Task statement » Copy every line of the data in which the word "green" occurs.

Data for the task »
# # # #

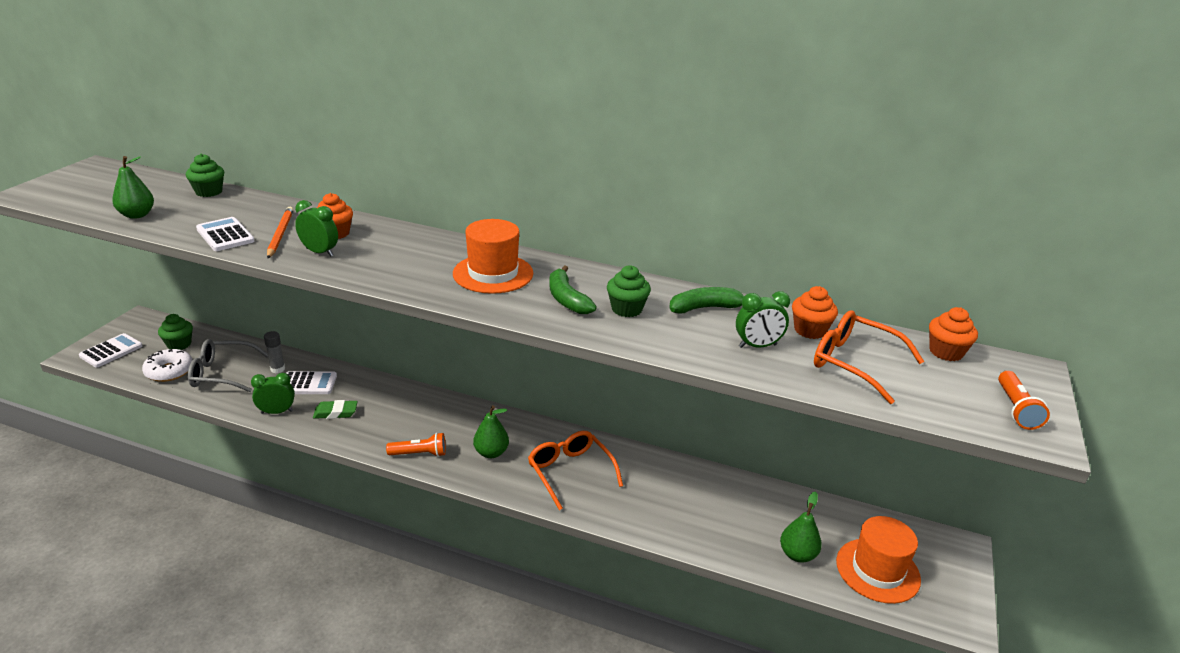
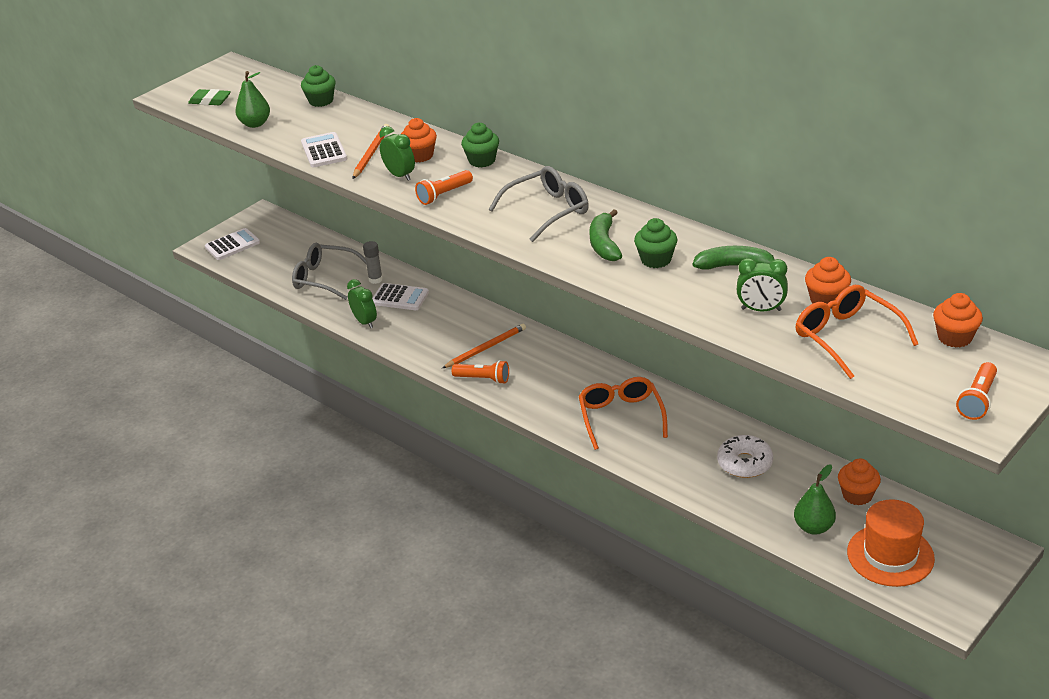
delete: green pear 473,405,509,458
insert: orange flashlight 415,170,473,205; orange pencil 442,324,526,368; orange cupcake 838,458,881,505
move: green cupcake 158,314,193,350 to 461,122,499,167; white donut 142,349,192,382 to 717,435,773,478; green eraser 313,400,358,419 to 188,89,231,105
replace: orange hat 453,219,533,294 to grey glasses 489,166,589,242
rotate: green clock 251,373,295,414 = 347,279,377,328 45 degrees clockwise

# # # #

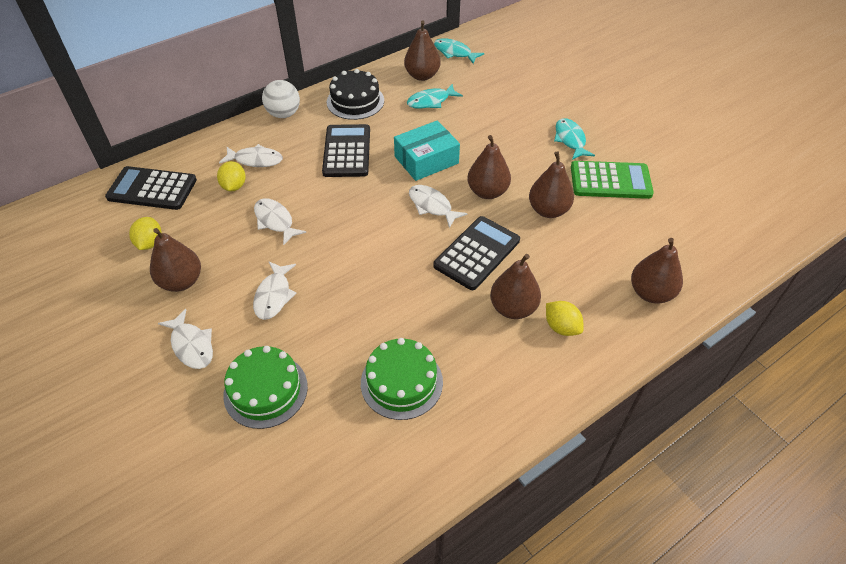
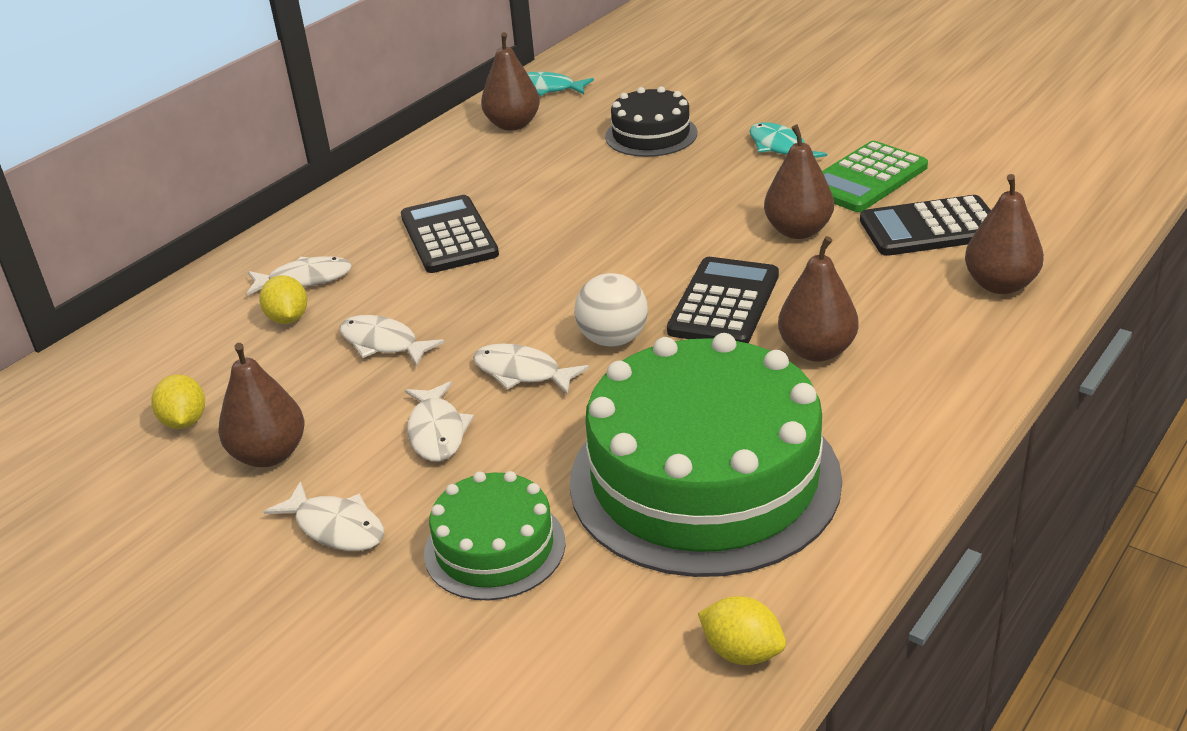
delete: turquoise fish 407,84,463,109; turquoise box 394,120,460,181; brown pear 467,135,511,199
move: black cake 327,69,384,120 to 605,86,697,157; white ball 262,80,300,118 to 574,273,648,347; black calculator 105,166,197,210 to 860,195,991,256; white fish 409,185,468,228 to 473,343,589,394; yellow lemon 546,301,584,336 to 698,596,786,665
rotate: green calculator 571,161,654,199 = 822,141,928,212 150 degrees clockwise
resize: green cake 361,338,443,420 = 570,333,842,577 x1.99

# # # #

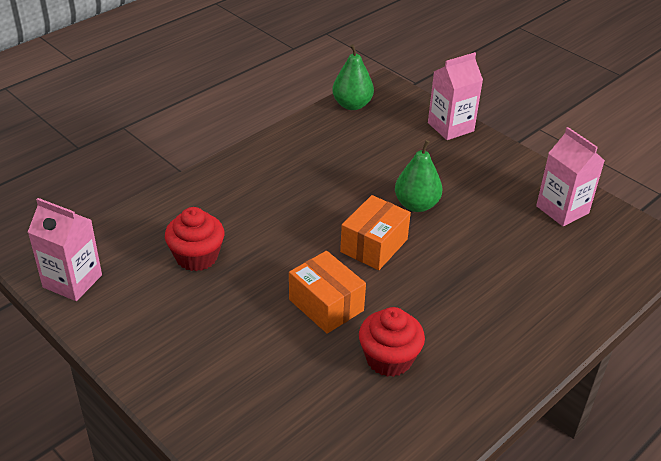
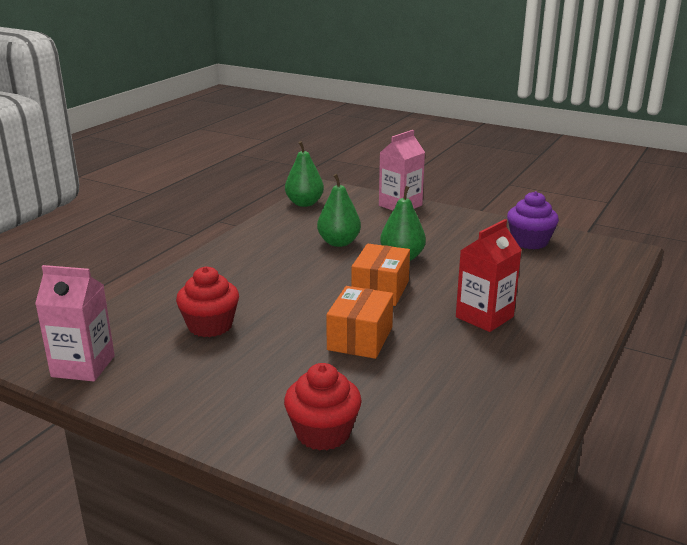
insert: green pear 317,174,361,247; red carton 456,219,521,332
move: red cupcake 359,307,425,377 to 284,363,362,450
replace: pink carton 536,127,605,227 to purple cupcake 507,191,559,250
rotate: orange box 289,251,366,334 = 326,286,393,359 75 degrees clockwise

# # # #

Exercise output »
delete: green pear 473,405,509,458
move: green cupcake 158,314,193,350 to 461,122,499,167; white donut 142,349,192,382 to 717,435,773,478; green eraser 313,400,358,419 to 188,89,231,105
rotate: green clock 251,373,295,414 = 347,279,377,328 45 degrees clockwise
rotate: green calculator 571,161,654,199 = 822,141,928,212 150 degrees clockwise
resize: green cake 361,338,443,420 = 570,333,842,577 x1.99
insert: green pear 317,174,361,247; red carton 456,219,521,332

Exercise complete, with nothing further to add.